**What is being asked:** Print the lines in the listing below starting at the line with "camera: 35 degrees right, 20 degrees down" and ending at the line with "pink_safomoda (919,179,1040,292) -> none", both included. Reproduce them exactly and omit every picture.
[Source information — start]
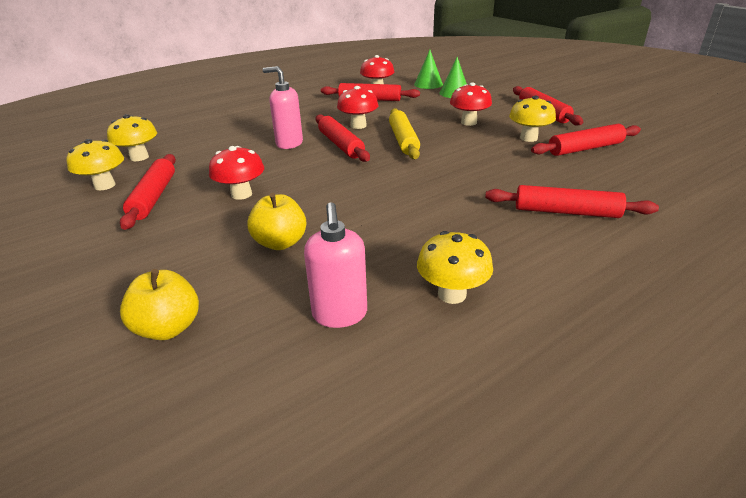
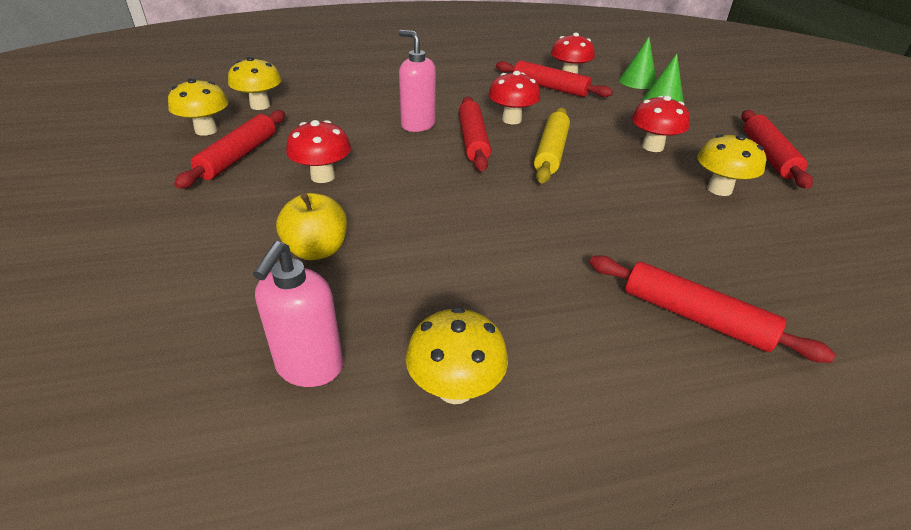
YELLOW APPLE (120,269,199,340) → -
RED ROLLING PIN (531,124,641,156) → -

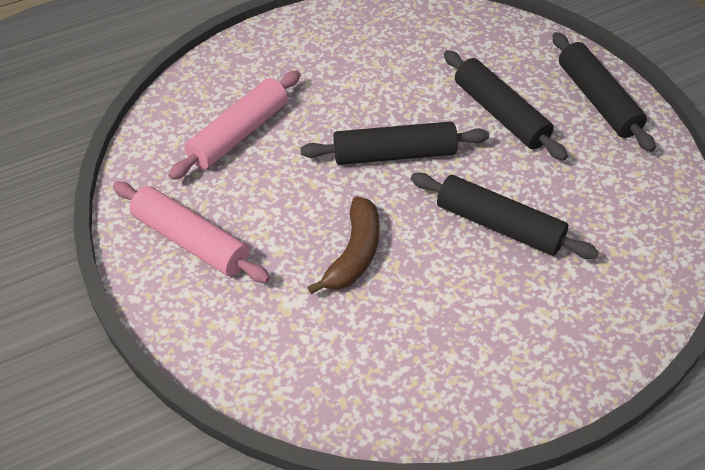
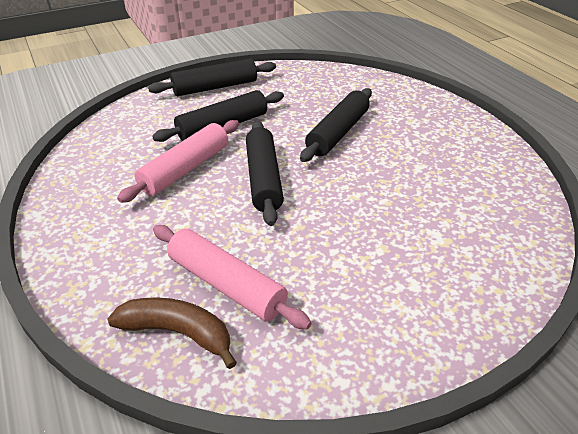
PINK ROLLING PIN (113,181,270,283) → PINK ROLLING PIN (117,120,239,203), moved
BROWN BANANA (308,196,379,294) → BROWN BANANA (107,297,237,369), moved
[Source information — finish]
[Source information — start]
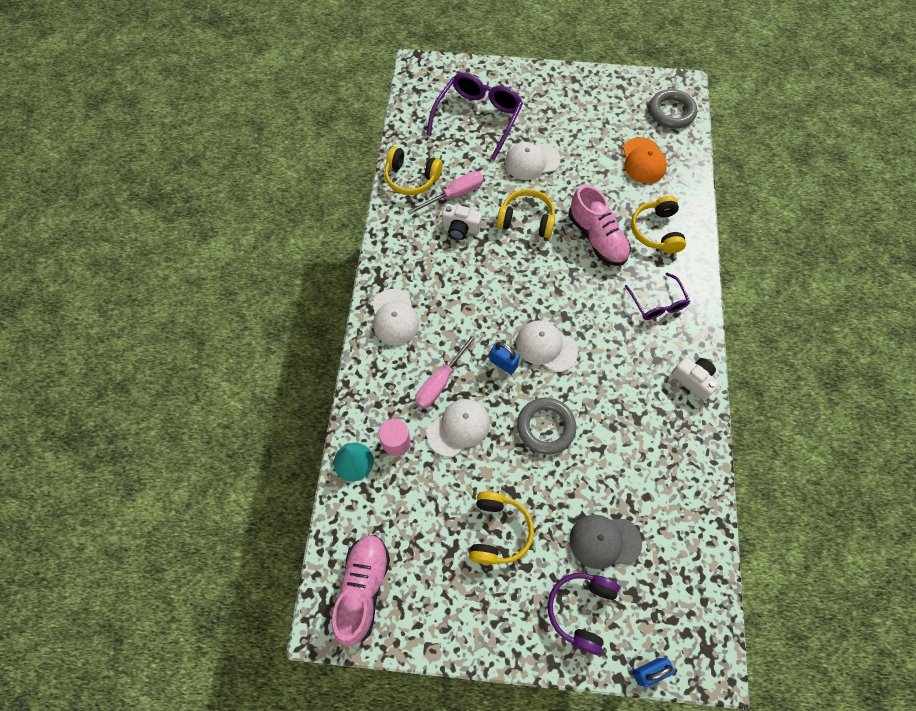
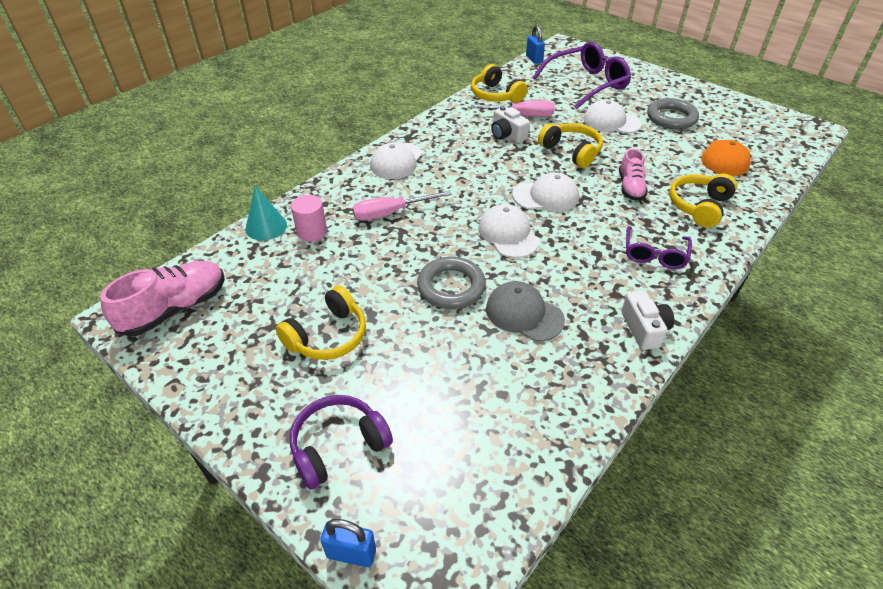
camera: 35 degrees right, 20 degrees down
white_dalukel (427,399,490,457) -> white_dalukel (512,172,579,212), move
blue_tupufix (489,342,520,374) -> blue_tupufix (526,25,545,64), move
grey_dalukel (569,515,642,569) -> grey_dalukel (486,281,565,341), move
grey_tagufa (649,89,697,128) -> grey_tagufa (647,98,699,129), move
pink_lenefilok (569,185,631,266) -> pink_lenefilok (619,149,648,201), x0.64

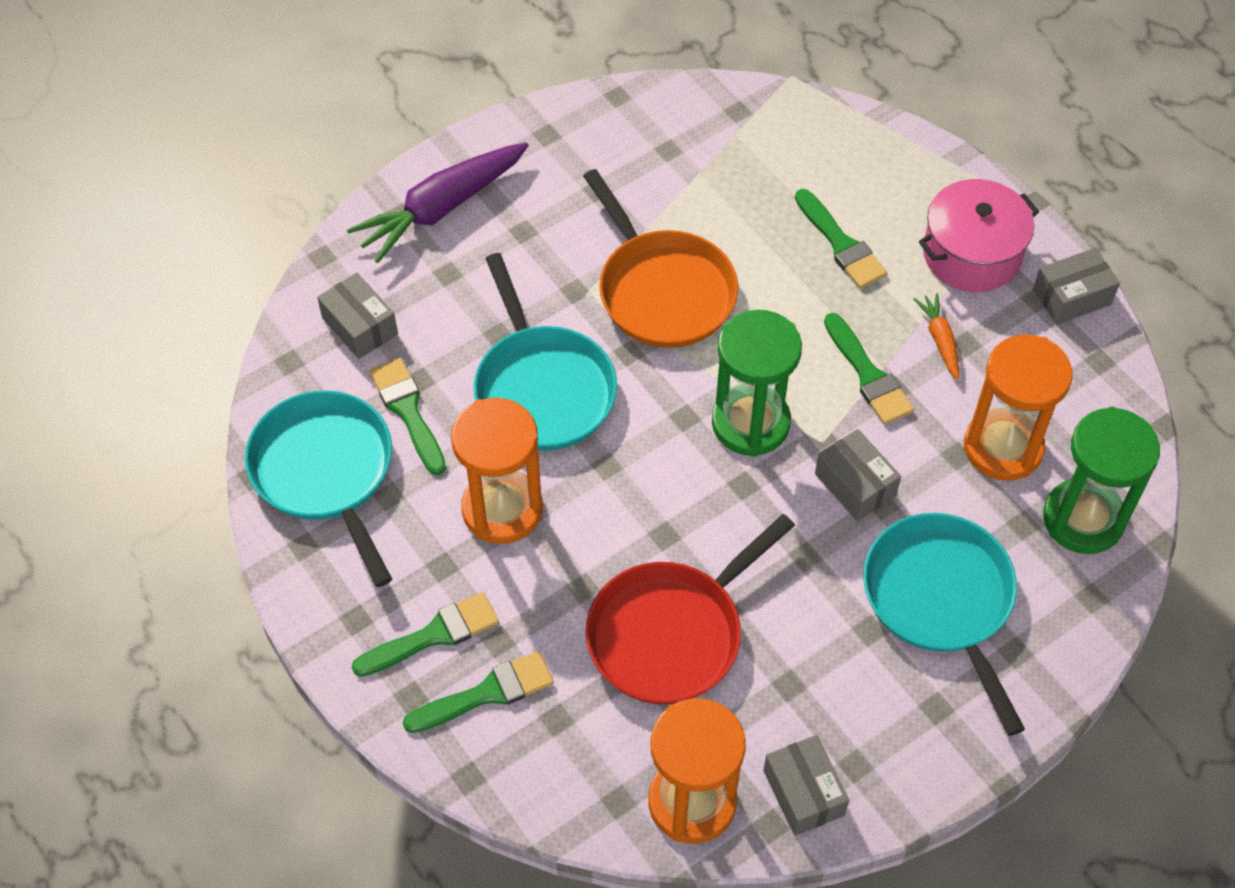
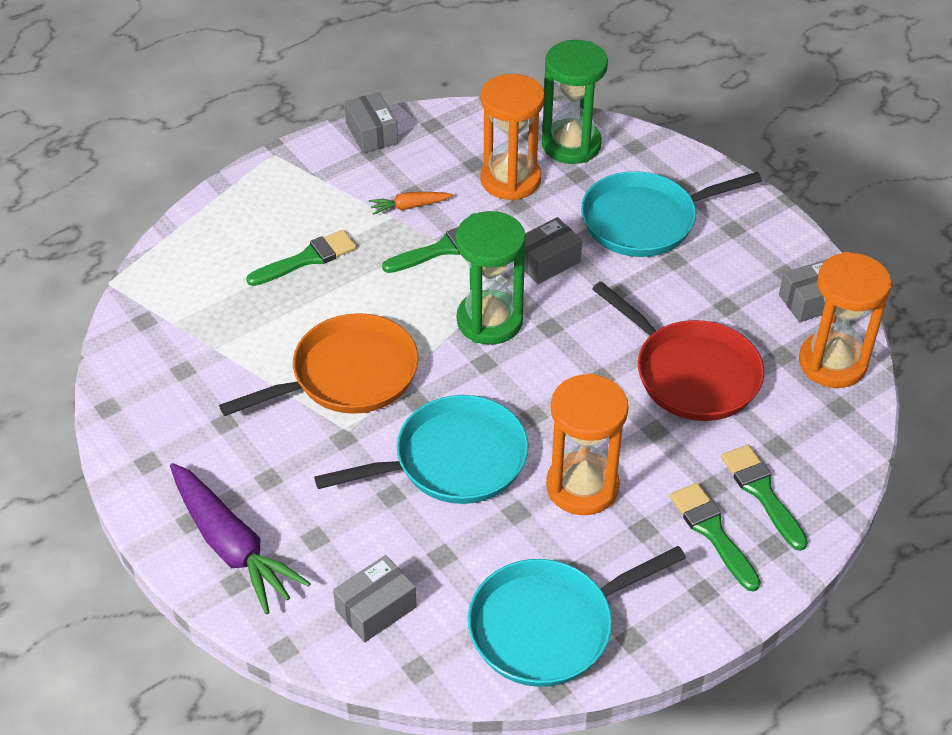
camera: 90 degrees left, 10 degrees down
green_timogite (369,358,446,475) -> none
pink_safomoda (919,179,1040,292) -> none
[Source information — finish]
**Written solution:**
camera: 35 degrees right, 20 degrees down
white_dalukel (427,399,490,457) -> white_dalukel (512,172,579,212), move
blue_tupufix (489,342,520,374) -> blue_tupufix (526,25,545,64), move
grey_dalukel (569,515,642,569) -> grey_dalukel (486,281,565,341), move
grey_tagufa (649,89,697,128) -> grey_tagufa (647,98,699,129), move
pink_lenefilok (569,185,631,266) -> pink_lenefilok (619,149,648,201), x0.64

camera: 90 degrees left, 10 degrees down
green_timogite (369,358,446,475) -> none
pink_safomoda (919,179,1040,292) -> none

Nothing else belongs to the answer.